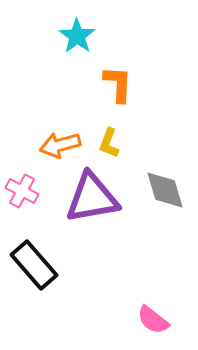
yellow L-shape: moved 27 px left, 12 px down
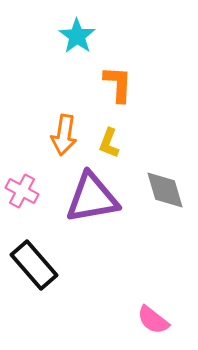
orange arrow: moved 4 px right, 10 px up; rotated 66 degrees counterclockwise
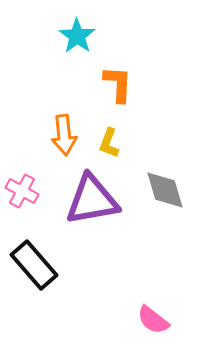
orange arrow: rotated 15 degrees counterclockwise
purple triangle: moved 2 px down
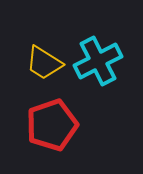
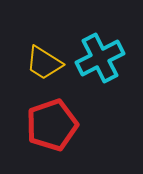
cyan cross: moved 2 px right, 3 px up
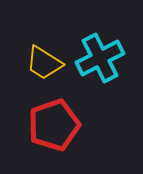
red pentagon: moved 2 px right
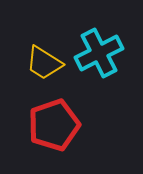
cyan cross: moved 1 px left, 5 px up
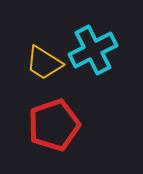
cyan cross: moved 6 px left, 3 px up
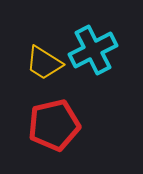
red pentagon: rotated 6 degrees clockwise
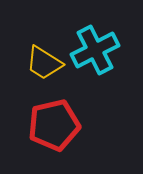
cyan cross: moved 2 px right
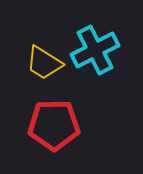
red pentagon: rotated 12 degrees clockwise
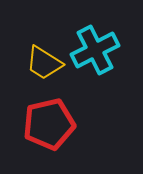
red pentagon: moved 5 px left, 1 px up; rotated 12 degrees counterclockwise
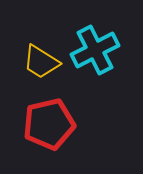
yellow trapezoid: moved 3 px left, 1 px up
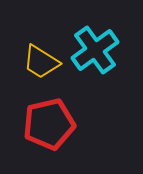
cyan cross: rotated 9 degrees counterclockwise
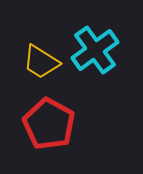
red pentagon: rotated 30 degrees counterclockwise
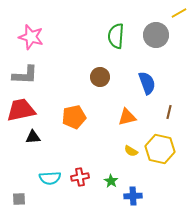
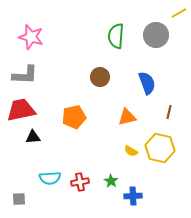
yellow hexagon: moved 1 px up
red cross: moved 5 px down
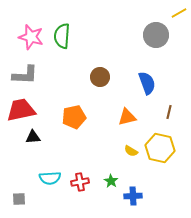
green semicircle: moved 54 px left
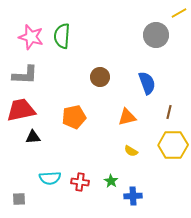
yellow hexagon: moved 13 px right, 3 px up; rotated 12 degrees counterclockwise
red cross: rotated 18 degrees clockwise
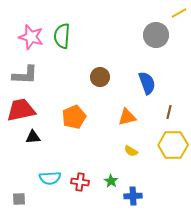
orange pentagon: rotated 10 degrees counterclockwise
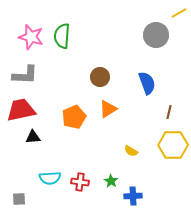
orange triangle: moved 19 px left, 8 px up; rotated 18 degrees counterclockwise
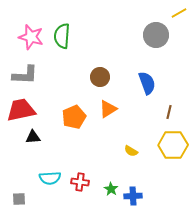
green star: moved 8 px down
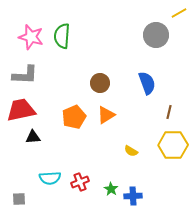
brown circle: moved 6 px down
orange triangle: moved 2 px left, 6 px down
red cross: rotated 30 degrees counterclockwise
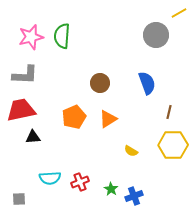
pink star: rotated 30 degrees counterclockwise
orange triangle: moved 2 px right, 4 px down
blue cross: moved 1 px right; rotated 18 degrees counterclockwise
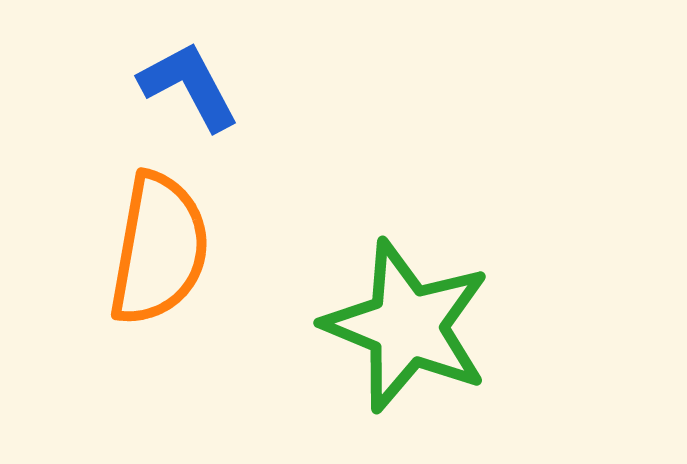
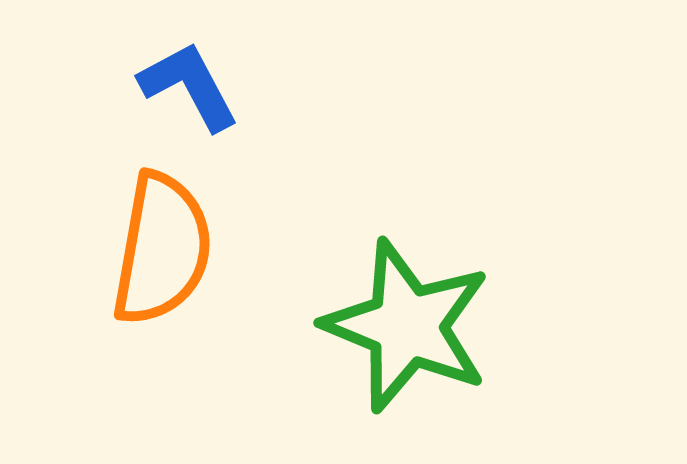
orange semicircle: moved 3 px right
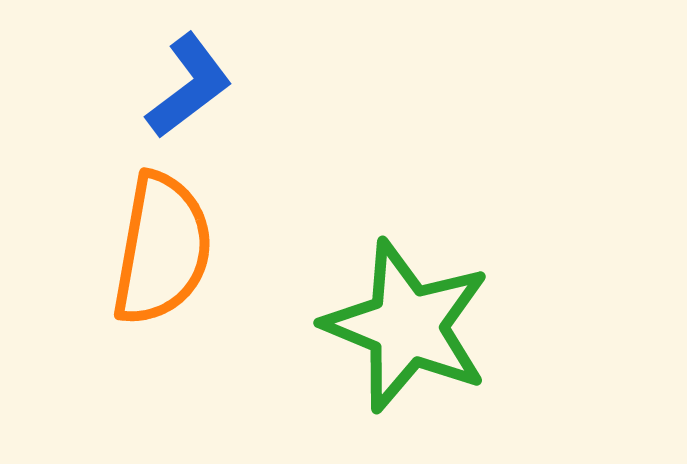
blue L-shape: rotated 81 degrees clockwise
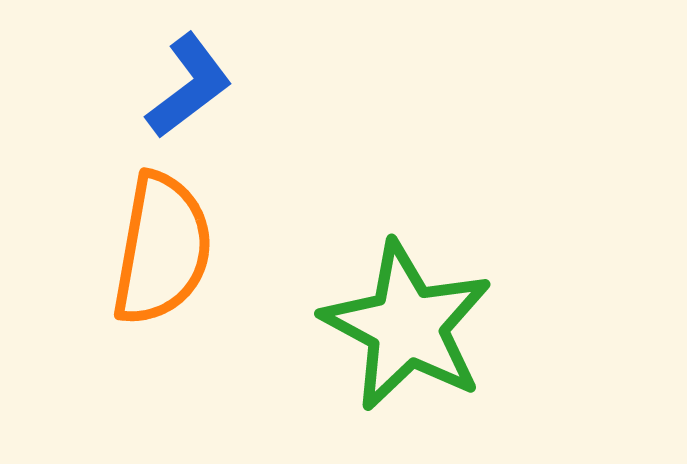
green star: rotated 6 degrees clockwise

## Problem details
Output the part of the records that opens with the line containing "orange semicircle: moved 3 px right" and runs through the end of the records as a Markdown table with the columns No. and Line, numbering the rows. Leave out the pictures and any blank lines.

## Exercise result
| No. | Line |
|---|---|
| 1 | orange semicircle: moved 3 px right |
| 2 | blue L-shape: rotated 81 degrees clockwise |
| 3 | green star: rotated 6 degrees clockwise |